PROBLEM TO WORK ON
Leaving out every image, restate all the records word for word.

GIVEN DATA
^^^^^^^^^^^^^^^^

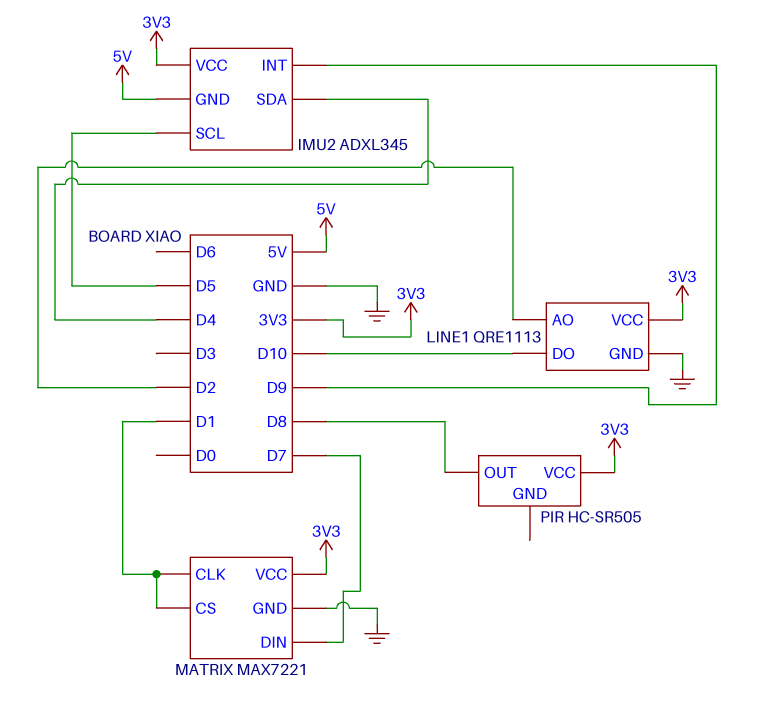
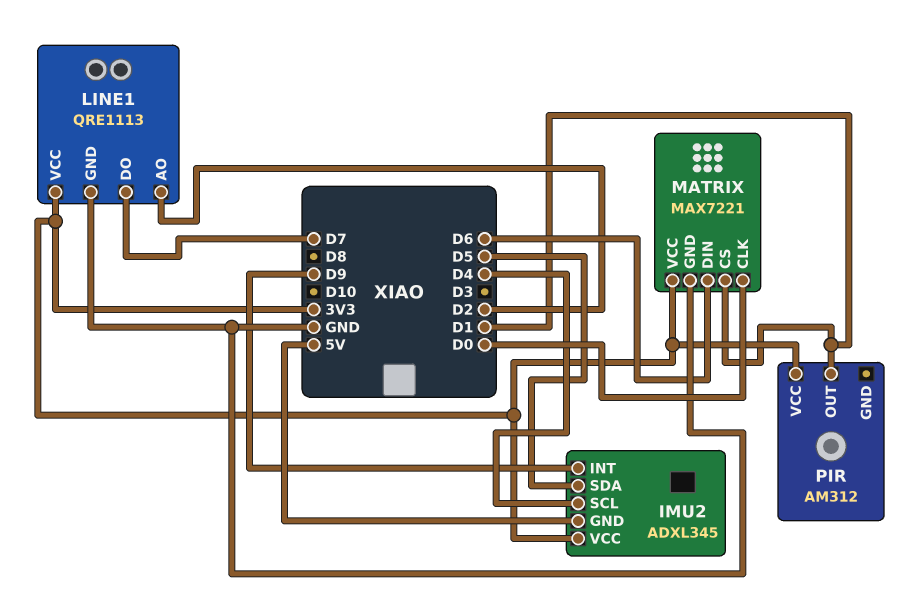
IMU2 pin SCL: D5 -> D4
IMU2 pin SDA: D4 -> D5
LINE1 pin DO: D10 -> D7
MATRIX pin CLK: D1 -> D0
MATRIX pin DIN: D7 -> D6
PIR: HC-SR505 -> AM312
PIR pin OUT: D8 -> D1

^^^^^^^^^^^^^^^^

SOLUTION FOR THIS EXERCISE
IMU2 pin SCL: D5 -> D4
IMU2 pin SDA: D4 -> D5
LINE1 pin DO: D10 -> D7
MATRIX pin CLK: D1 -> D0
MATRIX pin DIN: D7 -> D6
PIR: HC-SR505 -> AM312
PIR pin OUT: D8 -> D1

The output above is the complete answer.